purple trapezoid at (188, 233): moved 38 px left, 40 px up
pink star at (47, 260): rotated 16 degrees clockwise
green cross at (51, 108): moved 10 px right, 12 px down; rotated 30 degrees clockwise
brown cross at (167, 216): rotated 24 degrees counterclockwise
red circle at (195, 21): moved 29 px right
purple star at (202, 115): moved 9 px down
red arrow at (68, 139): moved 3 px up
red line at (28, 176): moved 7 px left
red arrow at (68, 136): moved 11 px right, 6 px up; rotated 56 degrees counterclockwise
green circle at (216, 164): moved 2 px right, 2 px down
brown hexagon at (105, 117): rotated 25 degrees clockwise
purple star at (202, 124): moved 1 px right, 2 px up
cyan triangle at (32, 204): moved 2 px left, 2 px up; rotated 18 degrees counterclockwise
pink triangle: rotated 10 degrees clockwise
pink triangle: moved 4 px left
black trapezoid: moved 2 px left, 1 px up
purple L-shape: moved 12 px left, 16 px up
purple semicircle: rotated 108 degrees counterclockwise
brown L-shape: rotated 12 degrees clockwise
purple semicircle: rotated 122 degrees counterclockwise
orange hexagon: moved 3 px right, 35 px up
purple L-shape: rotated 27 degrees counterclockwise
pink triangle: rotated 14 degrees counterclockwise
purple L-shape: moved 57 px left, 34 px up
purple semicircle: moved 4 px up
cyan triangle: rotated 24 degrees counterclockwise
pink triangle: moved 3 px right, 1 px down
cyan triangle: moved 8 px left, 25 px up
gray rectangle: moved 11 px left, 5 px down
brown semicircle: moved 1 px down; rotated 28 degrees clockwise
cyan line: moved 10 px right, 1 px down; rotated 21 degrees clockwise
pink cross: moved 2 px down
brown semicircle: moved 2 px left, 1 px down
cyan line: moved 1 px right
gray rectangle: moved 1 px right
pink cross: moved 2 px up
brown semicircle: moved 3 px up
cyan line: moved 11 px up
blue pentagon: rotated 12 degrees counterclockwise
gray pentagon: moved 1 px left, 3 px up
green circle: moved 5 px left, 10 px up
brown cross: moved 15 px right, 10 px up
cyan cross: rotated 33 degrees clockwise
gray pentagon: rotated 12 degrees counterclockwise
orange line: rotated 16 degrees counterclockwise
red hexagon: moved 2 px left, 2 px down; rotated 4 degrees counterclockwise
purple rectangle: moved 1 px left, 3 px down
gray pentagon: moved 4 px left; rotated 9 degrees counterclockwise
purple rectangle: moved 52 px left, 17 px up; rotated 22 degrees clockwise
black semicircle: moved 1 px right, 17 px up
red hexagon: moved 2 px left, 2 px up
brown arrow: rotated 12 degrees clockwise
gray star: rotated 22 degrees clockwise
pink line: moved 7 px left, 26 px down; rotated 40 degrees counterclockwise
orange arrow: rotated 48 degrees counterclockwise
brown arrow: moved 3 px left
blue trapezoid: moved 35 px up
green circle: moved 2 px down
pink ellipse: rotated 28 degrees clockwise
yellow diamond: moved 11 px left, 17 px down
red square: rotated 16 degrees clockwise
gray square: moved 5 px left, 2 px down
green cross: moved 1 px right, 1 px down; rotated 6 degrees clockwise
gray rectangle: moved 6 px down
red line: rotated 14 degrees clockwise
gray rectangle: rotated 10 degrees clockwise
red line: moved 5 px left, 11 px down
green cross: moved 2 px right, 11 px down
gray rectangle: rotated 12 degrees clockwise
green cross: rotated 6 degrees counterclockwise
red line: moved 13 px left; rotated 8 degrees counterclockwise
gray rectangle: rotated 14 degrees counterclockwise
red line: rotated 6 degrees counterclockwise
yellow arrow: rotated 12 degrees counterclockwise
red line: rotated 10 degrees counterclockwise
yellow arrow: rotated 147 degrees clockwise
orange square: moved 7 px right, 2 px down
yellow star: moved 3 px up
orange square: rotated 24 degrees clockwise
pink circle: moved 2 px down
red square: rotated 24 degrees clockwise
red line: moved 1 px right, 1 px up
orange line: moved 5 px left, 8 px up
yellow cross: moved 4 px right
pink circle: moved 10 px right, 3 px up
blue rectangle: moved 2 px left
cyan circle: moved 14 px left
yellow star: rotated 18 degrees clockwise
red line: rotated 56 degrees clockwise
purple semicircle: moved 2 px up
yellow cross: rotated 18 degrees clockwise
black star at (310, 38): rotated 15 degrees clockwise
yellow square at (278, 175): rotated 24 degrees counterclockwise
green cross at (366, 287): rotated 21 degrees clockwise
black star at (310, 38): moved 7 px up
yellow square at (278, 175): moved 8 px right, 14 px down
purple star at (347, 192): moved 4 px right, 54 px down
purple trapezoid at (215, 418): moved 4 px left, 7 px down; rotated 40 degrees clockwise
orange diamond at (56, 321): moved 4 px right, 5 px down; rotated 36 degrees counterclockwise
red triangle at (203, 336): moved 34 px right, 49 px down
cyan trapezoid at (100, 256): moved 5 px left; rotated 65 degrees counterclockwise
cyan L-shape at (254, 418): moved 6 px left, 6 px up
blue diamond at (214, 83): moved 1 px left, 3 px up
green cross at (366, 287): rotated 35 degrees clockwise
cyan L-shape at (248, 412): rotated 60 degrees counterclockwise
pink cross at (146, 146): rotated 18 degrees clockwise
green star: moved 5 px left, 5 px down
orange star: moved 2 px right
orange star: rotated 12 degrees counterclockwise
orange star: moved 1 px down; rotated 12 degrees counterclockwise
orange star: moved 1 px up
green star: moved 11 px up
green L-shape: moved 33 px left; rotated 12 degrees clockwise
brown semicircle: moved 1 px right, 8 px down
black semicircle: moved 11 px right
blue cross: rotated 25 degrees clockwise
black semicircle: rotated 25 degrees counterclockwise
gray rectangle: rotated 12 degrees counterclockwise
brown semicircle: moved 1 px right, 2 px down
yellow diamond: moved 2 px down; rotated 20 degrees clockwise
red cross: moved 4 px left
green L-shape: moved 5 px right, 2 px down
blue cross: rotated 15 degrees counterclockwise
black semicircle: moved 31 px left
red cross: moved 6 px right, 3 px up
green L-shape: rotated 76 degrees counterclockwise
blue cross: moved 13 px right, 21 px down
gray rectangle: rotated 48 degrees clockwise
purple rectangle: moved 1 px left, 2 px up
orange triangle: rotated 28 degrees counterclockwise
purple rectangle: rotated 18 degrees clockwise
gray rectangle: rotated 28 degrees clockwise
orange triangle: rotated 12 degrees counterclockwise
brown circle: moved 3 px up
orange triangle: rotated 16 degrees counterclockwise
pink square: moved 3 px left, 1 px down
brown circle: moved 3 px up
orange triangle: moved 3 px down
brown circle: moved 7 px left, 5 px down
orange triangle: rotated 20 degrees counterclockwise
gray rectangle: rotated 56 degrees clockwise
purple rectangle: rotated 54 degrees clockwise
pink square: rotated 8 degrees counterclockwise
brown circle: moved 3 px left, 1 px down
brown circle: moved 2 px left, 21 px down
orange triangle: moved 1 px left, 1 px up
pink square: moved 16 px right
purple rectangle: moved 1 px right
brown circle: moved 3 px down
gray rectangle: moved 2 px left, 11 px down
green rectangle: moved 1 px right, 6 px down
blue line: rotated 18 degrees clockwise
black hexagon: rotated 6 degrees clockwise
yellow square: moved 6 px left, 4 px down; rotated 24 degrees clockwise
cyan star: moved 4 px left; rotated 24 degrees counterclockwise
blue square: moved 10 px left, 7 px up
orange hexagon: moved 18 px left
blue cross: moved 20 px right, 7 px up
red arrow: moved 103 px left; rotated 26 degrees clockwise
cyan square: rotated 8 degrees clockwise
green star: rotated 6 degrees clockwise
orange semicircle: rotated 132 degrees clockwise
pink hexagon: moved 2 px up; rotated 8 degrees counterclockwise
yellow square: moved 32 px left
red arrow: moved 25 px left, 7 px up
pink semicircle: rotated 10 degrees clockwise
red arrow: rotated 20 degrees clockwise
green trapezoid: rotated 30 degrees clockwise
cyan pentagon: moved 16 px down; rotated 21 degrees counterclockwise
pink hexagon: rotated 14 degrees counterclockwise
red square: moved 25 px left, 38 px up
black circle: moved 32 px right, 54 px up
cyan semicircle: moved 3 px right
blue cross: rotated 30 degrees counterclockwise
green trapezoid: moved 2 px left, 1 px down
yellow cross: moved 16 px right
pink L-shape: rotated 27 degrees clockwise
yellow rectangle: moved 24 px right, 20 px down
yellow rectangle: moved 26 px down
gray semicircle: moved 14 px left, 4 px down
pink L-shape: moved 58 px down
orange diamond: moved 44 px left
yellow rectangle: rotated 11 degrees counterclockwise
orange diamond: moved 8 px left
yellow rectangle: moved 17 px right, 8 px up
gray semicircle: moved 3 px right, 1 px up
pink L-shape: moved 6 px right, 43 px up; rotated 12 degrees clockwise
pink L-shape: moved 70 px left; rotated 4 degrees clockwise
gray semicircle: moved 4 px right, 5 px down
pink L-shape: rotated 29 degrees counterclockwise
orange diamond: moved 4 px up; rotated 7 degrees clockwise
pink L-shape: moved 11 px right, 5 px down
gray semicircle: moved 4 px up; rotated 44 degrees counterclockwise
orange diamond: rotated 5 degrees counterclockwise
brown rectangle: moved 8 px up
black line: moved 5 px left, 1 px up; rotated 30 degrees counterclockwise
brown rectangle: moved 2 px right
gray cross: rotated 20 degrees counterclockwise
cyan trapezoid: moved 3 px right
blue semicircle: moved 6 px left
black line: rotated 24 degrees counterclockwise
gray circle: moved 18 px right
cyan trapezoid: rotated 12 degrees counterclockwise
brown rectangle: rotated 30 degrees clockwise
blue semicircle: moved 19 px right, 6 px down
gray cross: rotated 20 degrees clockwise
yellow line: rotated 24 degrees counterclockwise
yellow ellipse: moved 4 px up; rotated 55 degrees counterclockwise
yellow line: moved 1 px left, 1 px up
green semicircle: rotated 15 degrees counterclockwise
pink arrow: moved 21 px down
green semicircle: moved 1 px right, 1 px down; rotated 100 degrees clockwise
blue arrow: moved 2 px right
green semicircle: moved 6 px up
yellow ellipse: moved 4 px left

Stated exercise:
Please write out the material above word for word, starting from its first line and ending with the line that contains "brown cross at", with both ends included.

Result:
purple trapezoid at (188, 233): moved 38 px left, 40 px up
pink star at (47, 260): rotated 16 degrees clockwise
green cross at (51, 108): moved 10 px right, 12 px down; rotated 30 degrees clockwise
brown cross at (167, 216): rotated 24 degrees counterclockwise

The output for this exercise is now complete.